(Data entries)

*** Block opens ***

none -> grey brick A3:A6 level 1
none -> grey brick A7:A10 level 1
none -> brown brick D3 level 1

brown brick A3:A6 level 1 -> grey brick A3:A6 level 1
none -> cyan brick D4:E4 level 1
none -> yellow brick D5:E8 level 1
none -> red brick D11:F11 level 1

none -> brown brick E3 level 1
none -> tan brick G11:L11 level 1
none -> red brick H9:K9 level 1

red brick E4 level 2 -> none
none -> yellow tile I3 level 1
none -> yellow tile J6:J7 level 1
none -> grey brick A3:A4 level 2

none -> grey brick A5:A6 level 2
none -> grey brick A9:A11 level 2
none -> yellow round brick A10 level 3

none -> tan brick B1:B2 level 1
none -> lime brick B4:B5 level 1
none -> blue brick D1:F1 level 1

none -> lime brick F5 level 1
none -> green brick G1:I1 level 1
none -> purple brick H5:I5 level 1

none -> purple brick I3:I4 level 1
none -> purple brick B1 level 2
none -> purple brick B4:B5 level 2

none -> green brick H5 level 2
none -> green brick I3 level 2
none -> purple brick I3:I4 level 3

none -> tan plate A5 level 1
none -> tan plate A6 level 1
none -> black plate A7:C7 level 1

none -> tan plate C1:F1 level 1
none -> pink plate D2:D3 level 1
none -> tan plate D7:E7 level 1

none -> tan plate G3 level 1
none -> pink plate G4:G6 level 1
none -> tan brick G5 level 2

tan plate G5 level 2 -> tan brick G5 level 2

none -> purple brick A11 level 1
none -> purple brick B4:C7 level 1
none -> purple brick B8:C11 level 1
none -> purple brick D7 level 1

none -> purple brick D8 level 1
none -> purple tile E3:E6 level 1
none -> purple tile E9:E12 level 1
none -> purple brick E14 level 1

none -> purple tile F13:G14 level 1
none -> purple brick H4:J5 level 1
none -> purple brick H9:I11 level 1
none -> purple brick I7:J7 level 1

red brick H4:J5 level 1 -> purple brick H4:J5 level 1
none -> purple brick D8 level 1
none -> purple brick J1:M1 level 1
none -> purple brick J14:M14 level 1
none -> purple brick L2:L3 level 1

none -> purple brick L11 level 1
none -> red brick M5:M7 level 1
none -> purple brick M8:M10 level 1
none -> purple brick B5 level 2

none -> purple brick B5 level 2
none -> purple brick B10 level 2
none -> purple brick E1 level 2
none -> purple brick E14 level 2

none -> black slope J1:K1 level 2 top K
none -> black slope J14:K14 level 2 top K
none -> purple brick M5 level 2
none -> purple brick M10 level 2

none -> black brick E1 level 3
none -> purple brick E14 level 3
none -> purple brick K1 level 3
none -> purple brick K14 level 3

*** Block closes ***

= Task item =
Only the lines above starting at the one containing "none -> tan brick B1:B2 level 1" and ending at the one containing "none -> purple brick L11 level 1", both included, are to be returned, exactly as they read.

= Reply to the exercise =
none -> tan brick B1:B2 level 1
none -> lime brick B4:B5 level 1
none -> blue brick D1:F1 level 1

none -> lime brick F5 level 1
none -> green brick G1:I1 level 1
none -> purple brick H5:I5 level 1

none -> purple brick I3:I4 level 1
none -> purple brick B1 level 2
none -> purple brick B4:B5 level 2

none -> green brick H5 level 2
none -> green brick I3 level 2
none -> purple brick I3:I4 level 3

none -> tan plate A5 level 1
none -> tan plate A6 level 1
none -> black plate A7:C7 level 1

none -> tan plate C1:F1 level 1
none -> pink plate D2:D3 level 1
none -> tan plate D7:E7 level 1

none -> tan plate G3 level 1
none -> pink plate G4:G6 level 1
none -> tan brick G5 level 2

tan plate G5 level 2 -> tan brick G5 level 2

none -> purple brick A11 level 1
none -> purple brick B4:C7 level 1
none -> purple brick B8:C11 level 1
none -> purple brick D7 level 1

none -> purple brick D8 level 1
none -> purple tile E3:E6 level 1
none -> purple tile E9:E12 level 1
none -> purple brick E14 level 1

none -> purple tile F13:G14 level 1
none -> purple brick H4:J5 level 1
none -> purple brick H9:I11 level 1
none -> purple brick I7:J7 level 1

red brick H4:J5 level 1 -> purple brick H4:J5 level 1
none -> purple brick D8 level 1
none -> purple brick J1:M1 level 1
none -> purple brick J14:M14 level 1
none -> purple brick L2:L3 level 1

none -> purple brick L11 level 1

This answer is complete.